EXERCISE DIRECTIONS
Look through the material below and copy exactly the lines from the line with "(410, 479) = (544, 303): brown" to the line with "(504, 260) = (428, 135): yellow", those two lines included.

DATA RECORDS
-- Opening Marker --
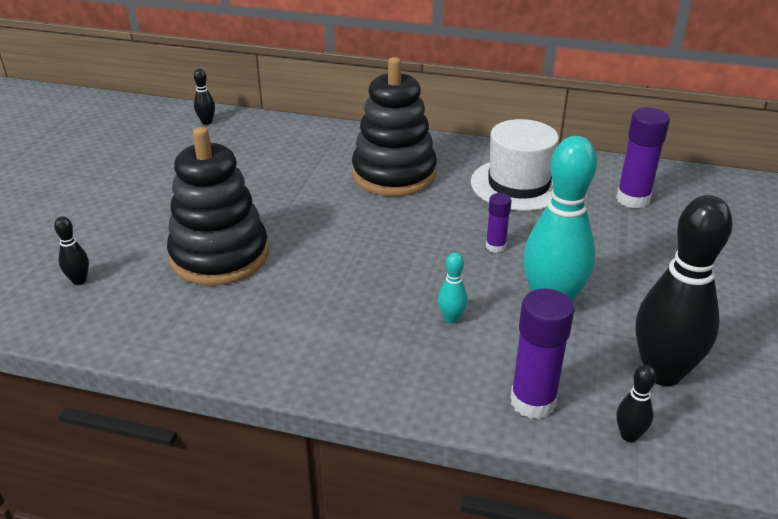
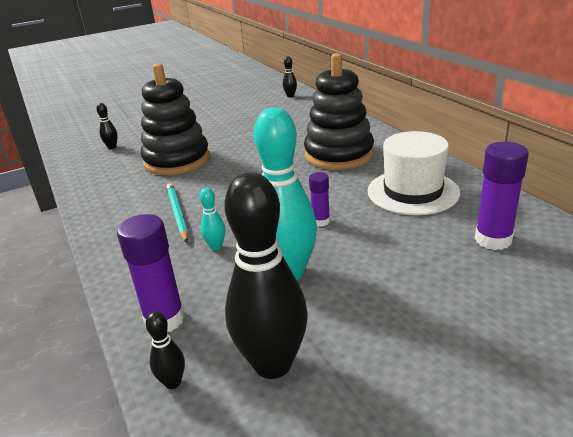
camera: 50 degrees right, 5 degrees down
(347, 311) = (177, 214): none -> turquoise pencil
-- Closing Marker --
-- Opening Marker --
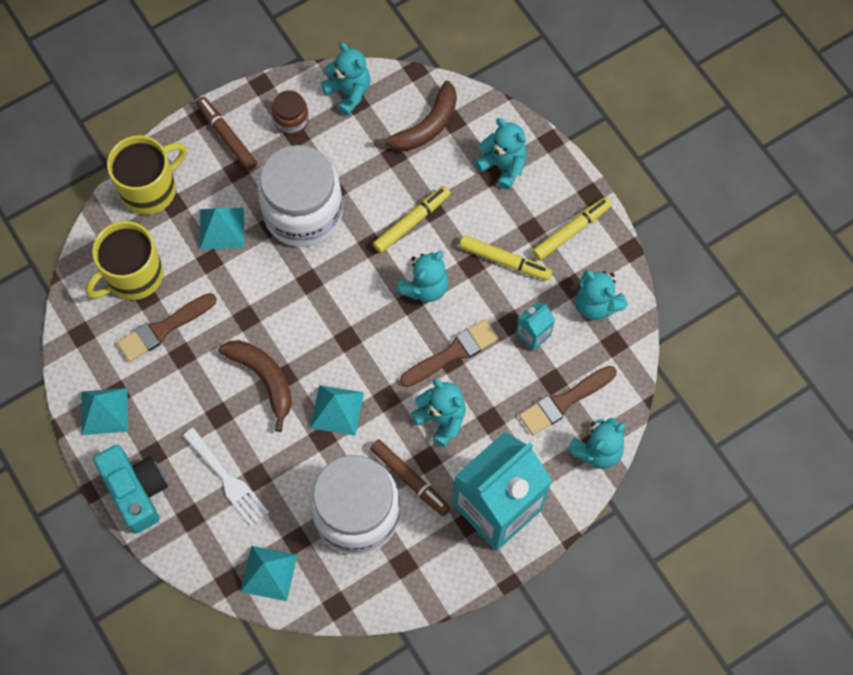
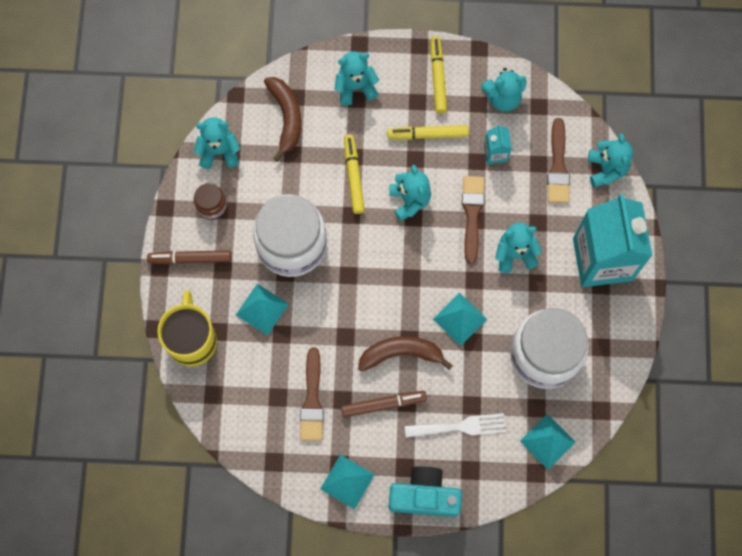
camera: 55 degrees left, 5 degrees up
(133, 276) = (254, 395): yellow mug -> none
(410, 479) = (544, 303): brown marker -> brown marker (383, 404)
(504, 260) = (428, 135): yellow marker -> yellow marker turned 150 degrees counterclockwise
-- Closing Marker --
COMPLETED EXERCISE
(410, 479) = (544, 303): brown marker -> brown marker (383, 404)
(504, 260) = (428, 135): yellow marker -> yellow marker turned 150 degrees counterclockwise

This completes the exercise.